*** INFORMATION SHOWN ***

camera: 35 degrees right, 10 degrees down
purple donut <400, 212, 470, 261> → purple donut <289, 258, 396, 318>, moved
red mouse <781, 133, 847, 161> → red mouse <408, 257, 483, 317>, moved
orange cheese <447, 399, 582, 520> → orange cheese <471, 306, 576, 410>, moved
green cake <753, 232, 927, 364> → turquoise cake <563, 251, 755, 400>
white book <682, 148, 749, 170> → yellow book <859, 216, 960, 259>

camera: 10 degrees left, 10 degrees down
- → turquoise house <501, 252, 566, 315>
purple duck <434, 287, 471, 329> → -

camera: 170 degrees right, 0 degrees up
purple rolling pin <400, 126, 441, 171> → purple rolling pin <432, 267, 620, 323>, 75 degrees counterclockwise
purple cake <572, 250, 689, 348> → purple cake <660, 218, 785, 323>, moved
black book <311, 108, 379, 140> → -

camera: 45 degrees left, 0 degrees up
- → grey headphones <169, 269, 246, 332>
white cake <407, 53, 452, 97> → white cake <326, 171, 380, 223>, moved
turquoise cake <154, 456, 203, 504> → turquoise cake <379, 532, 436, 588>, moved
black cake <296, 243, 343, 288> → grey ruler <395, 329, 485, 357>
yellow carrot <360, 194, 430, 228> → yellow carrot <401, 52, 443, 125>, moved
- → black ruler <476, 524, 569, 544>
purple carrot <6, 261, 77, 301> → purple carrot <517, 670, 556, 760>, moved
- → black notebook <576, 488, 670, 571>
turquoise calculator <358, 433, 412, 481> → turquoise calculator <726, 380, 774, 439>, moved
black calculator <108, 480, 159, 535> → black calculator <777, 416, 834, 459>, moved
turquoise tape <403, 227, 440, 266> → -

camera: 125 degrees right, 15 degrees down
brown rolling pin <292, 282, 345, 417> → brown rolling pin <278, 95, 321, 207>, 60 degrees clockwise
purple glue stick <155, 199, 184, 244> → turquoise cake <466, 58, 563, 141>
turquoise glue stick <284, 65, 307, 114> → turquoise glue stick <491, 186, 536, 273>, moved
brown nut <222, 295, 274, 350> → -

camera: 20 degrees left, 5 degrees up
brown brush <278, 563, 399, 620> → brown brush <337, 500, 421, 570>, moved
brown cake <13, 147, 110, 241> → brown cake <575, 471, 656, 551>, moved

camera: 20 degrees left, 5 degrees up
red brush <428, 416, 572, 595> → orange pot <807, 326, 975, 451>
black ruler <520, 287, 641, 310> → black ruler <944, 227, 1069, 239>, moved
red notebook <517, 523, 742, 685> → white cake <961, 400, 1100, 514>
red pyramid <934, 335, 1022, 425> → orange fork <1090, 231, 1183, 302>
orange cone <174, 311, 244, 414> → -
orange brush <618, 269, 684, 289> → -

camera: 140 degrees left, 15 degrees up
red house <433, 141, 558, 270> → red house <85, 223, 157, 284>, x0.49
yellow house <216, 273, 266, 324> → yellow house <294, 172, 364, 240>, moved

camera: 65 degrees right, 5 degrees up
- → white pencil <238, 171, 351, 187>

*** End of INFORMATION SHOWN ***

- WHAT IS REQUIRED:
Word for word, reproduce all of the material shown above.

- EXPECTED ANSWER:
camera: 35 degrees right, 10 degrees down
purple donut <400, 212, 470, 261> → purple donut <289, 258, 396, 318>, moved
red mouse <781, 133, 847, 161> → red mouse <408, 257, 483, 317>, moved
orange cheese <447, 399, 582, 520> → orange cheese <471, 306, 576, 410>, moved
green cake <753, 232, 927, 364> → turquoise cake <563, 251, 755, 400>
white book <682, 148, 749, 170> → yellow book <859, 216, 960, 259>

camera: 10 degrees left, 10 degrees down
- → turquoise house <501, 252, 566, 315>
purple duck <434, 287, 471, 329> → -

camera: 170 degrees right, 0 degrees up
purple rolling pin <400, 126, 441, 171> → purple rolling pin <432, 267, 620, 323>, 75 degrees counterclockwise
purple cake <572, 250, 689, 348> → purple cake <660, 218, 785, 323>, moved
black book <311, 108, 379, 140> → -

camera: 45 degrees left, 0 degrees up
- → grey headphones <169, 269, 246, 332>
white cake <407, 53, 452, 97> → white cake <326, 171, 380, 223>, moved
turquoise cake <154, 456, 203, 504> → turquoise cake <379, 532, 436, 588>, moved
black cake <296, 243, 343, 288> → grey ruler <395, 329, 485, 357>
yellow carrot <360, 194, 430, 228> → yellow carrot <401, 52, 443, 125>, moved
- → black ruler <476, 524, 569, 544>
purple carrot <6, 261, 77, 301> → purple carrot <517, 670, 556, 760>, moved
- → black notebook <576, 488, 670, 571>
turquoise calculator <358, 433, 412, 481> → turquoise calculator <726, 380, 774, 439>, moved
black calculator <108, 480, 159, 535> → black calculator <777, 416, 834, 459>, moved
turquoise tape <403, 227, 440, 266> → -

camera: 125 degrees right, 15 degrees down
brown rolling pin <292, 282, 345, 417> → brown rolling pin <278, 95, 321, 207>, 60 degrees clockwise
purple glue stick <155, 199, 184, 244> → turquoise cake <466, 58, 563, 141>
turquoise glue stick <284, 65, 307, 114> → turquoise glue stick <491, 186, 536, 273>, moved
brown nut <222, 295, 274, 350> → -

camera: 20 degrees left, 5 degrees up
brown brush <278, 563, 399, 620> → brown brush <337, 500, 421, 570>, moved
brown cake <13, 147, 110, 241> → brown cake <575, 471, 656, 551>, moved

camera: 20 degrees left, 5 degrees up
red brush <428, 416, 572, 595> → orange pot <807, 326, 975, 451>
black ruler <520, 287, 641, 310> → black ruler <944, 227, 1069, 239>, moved
red notebook <517, 523, 742, 685> → white cake <961, 400, 1100, 514>
red pyramid <934, 335, 1022, 425> → orange fork <1090, 231, 1183, 302>
orange cone <174, 311, 244, 414> → -
orange brush <618, 269, 684, 289> → -

camera: 140 degrees left, 15 degrees up
red house <433, 141, 558, 270> → red house <85, 223, 157, 284>, x0.49
yellow house <216, 273, 266, 324> → yellow house <294, 172, 364, 240>, moved

camera: 65 degrees right, 5 degrees up
- → white pencil <238, 171, 351, 187>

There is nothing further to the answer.